*Dataset extract:*
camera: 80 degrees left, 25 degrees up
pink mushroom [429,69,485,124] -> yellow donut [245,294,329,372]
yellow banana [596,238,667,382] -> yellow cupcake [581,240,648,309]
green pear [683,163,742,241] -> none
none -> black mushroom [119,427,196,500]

...

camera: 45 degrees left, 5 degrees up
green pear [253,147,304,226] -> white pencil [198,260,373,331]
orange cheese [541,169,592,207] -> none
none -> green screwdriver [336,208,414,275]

*Work required:* For the lines above, output exactly those from the line containing "orange cheese [541,169,592,207] -> none" through the line containing "none -> green screwdriver [336,208,414,275]", and skip the others.

*Answer to this task:*
orange cheese [541,169,592,207] -> none
none -> green screwdriver [336,208,414,275]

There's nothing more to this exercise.